** RECORDS FOR THIS TASK follows **

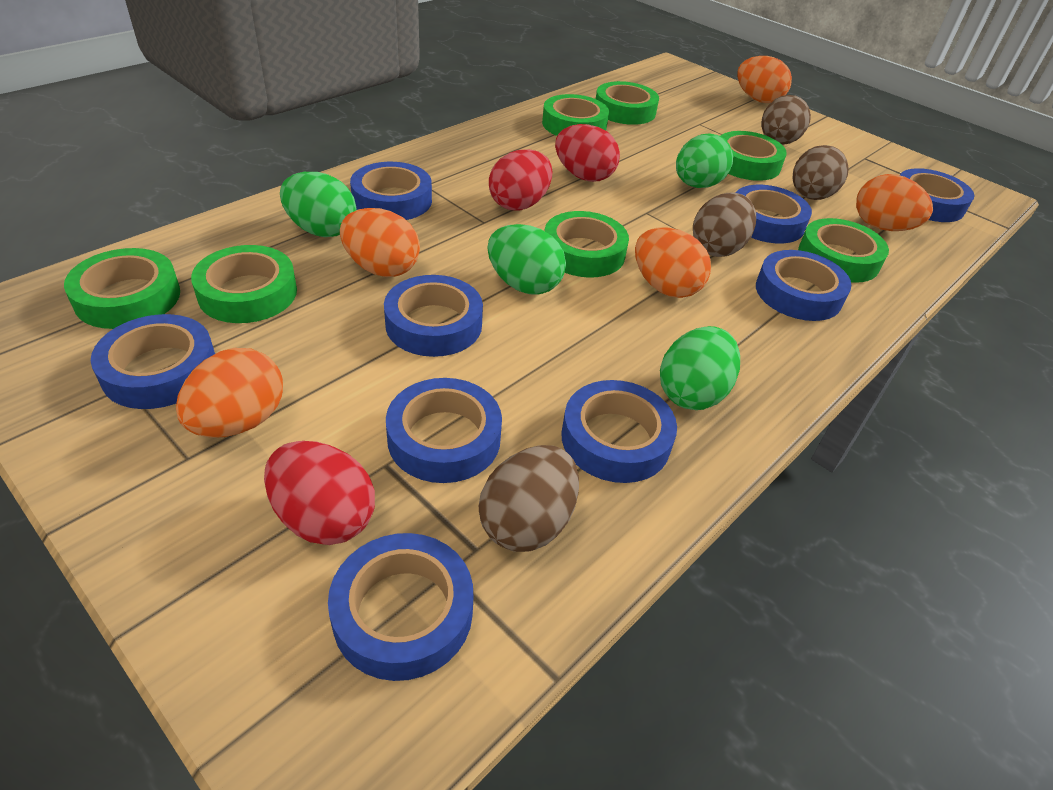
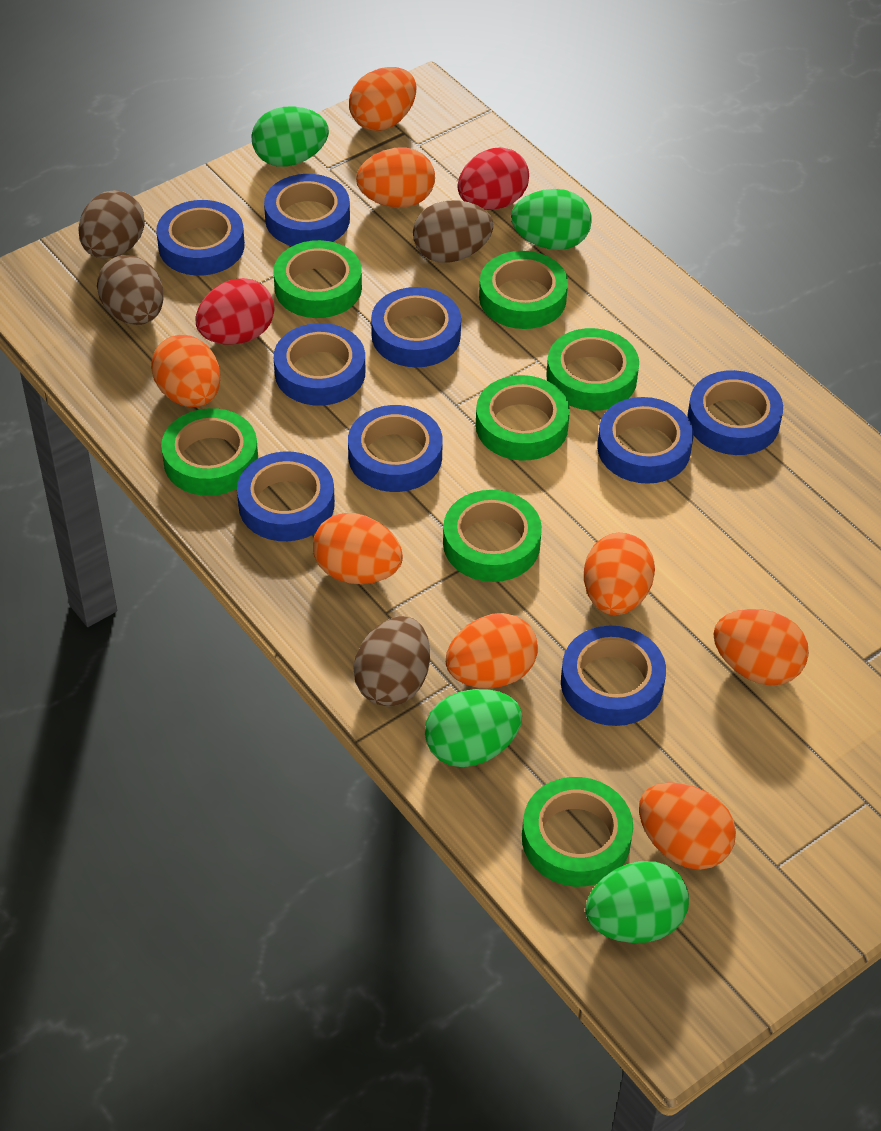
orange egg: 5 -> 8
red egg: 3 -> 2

** End of RECORDS FOR THIS TASK **
** RECORDS FOR THIS TASK follows **

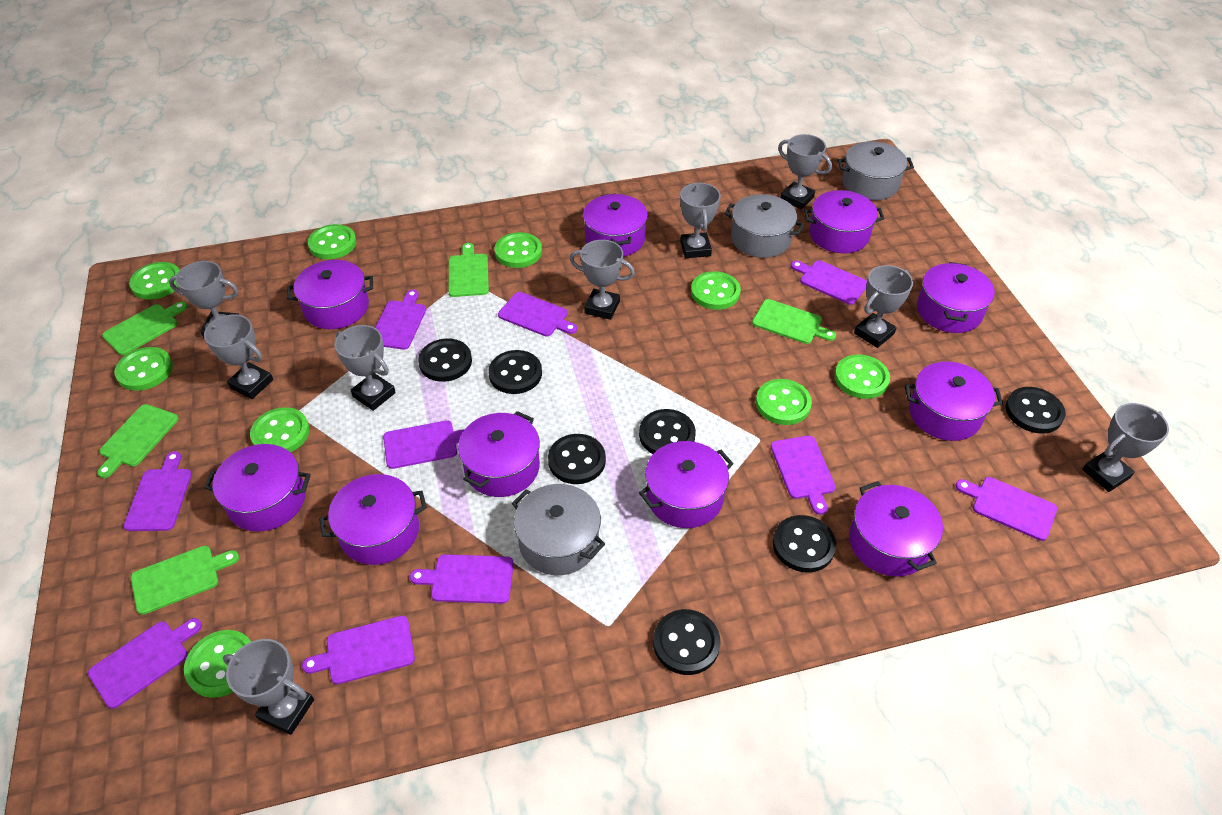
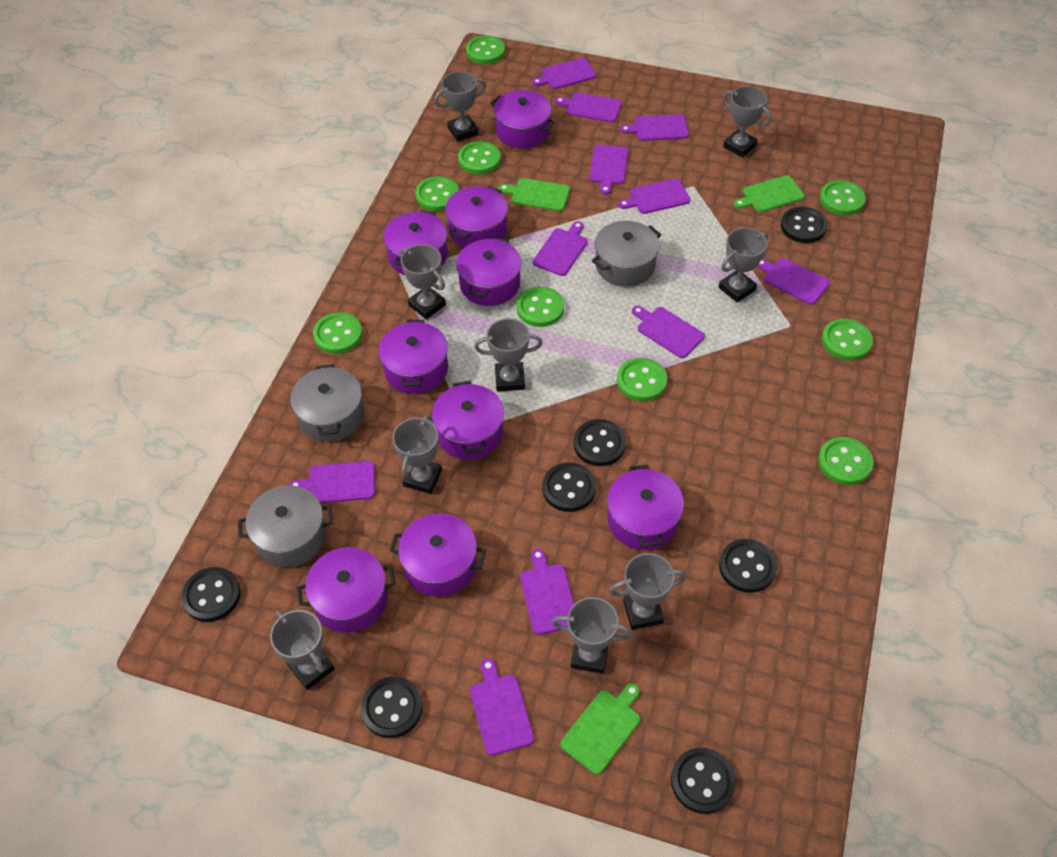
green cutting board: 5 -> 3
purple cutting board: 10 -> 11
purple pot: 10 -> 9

** End of RECORDS FOR THIS TASK **
** RECORDS FOR THIS TASK follows **

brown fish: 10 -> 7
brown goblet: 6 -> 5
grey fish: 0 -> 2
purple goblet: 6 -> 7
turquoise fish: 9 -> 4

** End of RECORDS FOR THIS TASK **

TASK PROMPT: Take each line in the listing that has the word "cutting" and copy it.

WRITTEN RESPONSE:
green cutting board: 5 -> 3
purple cutting board: 10 -> 11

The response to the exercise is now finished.